# PROBLEM
Using the entries that follow, state how many lines contain "diamond", with no other words.

Stored items from a collection

.....

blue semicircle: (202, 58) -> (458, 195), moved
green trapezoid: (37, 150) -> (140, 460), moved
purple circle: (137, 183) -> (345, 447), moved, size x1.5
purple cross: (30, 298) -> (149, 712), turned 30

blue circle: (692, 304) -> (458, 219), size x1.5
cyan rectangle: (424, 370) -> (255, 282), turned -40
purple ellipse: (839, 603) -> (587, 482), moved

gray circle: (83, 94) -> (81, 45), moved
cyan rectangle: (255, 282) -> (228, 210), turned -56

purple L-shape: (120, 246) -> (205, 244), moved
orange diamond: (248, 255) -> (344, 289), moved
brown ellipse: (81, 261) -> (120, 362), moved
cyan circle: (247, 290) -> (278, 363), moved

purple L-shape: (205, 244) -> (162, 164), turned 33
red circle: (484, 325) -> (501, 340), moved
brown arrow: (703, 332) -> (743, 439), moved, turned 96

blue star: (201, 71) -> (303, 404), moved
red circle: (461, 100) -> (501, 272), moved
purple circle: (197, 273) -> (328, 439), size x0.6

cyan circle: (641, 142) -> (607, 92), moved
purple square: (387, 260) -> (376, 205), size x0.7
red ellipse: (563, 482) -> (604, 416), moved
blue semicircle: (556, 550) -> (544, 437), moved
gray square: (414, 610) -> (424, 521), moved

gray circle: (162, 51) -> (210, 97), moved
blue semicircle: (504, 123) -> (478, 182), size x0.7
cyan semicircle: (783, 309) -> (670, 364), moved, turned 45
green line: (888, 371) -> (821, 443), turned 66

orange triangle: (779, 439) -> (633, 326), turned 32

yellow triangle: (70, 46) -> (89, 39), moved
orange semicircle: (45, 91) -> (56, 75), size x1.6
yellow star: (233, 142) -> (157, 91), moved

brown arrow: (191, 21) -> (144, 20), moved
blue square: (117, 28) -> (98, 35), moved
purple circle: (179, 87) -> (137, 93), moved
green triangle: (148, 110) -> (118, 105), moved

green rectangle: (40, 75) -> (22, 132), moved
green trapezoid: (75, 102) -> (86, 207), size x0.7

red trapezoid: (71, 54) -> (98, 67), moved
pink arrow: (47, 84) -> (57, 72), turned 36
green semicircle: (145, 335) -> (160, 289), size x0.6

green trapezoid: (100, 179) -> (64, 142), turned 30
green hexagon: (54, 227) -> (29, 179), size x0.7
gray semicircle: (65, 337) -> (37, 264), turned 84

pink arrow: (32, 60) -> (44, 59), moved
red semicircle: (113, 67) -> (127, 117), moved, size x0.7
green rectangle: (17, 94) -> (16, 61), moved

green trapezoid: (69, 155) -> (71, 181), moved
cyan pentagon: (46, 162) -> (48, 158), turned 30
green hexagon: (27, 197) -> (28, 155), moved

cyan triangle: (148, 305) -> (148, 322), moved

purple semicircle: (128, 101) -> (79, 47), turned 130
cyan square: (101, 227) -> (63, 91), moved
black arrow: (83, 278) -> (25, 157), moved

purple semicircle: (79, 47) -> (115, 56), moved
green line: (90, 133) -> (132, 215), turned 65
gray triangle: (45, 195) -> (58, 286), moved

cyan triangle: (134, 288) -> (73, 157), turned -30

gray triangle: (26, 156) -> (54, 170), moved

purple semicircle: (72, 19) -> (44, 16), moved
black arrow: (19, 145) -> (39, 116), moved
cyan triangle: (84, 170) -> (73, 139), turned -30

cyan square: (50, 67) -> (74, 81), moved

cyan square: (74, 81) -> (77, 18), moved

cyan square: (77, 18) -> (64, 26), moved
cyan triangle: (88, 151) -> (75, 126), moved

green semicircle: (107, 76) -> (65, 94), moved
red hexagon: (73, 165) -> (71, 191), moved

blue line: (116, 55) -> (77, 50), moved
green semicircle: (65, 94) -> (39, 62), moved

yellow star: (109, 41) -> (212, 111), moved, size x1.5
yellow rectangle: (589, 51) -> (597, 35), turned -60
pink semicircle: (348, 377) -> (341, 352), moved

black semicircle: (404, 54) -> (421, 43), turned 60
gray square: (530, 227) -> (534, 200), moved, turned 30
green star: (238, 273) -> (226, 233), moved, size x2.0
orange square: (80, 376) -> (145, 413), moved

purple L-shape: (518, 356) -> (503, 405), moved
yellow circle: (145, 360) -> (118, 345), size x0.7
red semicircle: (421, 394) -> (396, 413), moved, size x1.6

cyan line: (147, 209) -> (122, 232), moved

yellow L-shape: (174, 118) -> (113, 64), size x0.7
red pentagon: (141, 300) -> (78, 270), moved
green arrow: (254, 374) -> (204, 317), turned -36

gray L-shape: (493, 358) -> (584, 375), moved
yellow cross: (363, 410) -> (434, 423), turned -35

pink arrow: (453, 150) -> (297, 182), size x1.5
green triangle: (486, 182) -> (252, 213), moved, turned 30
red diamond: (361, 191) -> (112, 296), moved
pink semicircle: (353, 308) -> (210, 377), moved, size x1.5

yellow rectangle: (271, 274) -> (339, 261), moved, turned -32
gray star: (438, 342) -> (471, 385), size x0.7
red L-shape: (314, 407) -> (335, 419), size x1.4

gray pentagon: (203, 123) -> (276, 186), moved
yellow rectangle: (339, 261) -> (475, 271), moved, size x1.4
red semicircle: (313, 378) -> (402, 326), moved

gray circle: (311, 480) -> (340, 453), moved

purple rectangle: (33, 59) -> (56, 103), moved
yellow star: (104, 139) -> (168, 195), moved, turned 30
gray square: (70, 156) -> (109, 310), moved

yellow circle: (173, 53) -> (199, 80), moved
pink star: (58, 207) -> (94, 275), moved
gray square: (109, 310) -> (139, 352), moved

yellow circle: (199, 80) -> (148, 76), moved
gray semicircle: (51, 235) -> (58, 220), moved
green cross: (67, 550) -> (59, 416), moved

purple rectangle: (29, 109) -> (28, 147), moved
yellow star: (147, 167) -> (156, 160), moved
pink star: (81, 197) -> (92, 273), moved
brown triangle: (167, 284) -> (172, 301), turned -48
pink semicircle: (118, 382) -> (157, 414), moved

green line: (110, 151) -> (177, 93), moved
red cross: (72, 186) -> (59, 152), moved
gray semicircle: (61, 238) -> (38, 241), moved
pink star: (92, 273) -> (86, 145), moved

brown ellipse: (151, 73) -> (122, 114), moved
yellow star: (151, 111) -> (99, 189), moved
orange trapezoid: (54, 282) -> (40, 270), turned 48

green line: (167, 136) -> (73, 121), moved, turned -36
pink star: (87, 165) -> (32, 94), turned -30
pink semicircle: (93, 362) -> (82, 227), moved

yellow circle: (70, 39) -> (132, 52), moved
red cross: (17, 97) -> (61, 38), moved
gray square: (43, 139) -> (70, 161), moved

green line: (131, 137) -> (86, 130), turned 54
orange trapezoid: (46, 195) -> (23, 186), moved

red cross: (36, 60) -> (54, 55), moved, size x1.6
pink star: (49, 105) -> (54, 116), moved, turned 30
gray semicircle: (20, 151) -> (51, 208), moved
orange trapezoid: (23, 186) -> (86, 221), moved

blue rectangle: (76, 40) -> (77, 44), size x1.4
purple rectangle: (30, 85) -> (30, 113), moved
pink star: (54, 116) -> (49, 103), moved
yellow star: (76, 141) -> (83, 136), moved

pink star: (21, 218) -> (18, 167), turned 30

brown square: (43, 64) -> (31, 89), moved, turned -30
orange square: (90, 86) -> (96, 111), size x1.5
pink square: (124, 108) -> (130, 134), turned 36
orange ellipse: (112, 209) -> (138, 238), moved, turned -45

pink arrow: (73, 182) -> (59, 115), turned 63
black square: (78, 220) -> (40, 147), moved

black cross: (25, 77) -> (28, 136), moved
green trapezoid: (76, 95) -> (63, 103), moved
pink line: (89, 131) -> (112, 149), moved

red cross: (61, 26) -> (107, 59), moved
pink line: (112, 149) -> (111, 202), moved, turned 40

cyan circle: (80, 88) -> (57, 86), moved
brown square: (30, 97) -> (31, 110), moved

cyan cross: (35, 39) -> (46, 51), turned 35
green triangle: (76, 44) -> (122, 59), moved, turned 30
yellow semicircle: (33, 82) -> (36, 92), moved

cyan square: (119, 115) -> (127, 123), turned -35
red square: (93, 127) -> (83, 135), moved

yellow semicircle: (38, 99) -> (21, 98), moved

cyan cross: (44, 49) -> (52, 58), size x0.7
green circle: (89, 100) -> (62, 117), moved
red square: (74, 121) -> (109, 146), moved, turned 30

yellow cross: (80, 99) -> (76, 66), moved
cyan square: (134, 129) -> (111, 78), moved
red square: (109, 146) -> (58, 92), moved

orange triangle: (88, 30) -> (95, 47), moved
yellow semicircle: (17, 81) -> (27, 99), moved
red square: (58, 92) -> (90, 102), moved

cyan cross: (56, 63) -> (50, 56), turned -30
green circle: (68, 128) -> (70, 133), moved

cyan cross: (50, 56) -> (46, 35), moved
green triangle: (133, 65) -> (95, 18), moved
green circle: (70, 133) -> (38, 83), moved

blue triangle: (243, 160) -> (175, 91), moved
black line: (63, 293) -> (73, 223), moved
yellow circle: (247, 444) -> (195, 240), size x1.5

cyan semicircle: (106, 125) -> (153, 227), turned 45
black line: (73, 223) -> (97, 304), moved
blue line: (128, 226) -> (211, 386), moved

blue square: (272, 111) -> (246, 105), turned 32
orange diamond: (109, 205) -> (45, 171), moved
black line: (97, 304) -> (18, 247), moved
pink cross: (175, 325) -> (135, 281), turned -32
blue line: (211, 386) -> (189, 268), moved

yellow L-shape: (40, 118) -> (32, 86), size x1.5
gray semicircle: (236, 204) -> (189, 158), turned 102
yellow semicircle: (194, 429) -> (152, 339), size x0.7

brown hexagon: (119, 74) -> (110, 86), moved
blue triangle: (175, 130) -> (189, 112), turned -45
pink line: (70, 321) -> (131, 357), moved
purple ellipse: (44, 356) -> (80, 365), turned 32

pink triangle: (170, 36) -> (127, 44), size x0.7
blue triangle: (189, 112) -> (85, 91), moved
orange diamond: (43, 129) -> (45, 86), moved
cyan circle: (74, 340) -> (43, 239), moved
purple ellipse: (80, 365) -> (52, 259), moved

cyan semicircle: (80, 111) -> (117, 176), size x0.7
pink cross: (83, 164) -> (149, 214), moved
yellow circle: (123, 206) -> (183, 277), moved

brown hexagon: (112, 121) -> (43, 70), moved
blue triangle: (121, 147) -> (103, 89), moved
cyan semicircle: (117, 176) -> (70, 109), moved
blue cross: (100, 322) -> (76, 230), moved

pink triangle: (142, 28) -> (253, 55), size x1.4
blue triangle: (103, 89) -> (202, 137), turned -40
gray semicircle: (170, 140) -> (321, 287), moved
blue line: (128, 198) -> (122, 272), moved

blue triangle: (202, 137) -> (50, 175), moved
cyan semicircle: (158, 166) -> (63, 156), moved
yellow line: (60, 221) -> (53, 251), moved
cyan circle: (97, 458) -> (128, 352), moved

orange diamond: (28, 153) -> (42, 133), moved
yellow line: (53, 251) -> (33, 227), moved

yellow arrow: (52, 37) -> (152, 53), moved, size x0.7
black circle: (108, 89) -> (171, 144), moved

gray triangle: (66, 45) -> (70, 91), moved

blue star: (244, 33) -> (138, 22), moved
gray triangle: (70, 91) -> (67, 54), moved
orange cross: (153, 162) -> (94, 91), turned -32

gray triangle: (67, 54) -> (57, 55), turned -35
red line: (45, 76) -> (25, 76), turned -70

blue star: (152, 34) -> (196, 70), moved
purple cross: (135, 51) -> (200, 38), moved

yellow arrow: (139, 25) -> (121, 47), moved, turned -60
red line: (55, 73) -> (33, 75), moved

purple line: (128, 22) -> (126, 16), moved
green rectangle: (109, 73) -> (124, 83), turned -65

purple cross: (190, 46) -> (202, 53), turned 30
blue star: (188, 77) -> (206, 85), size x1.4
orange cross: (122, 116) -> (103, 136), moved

.....

# ANSWER BELOW
5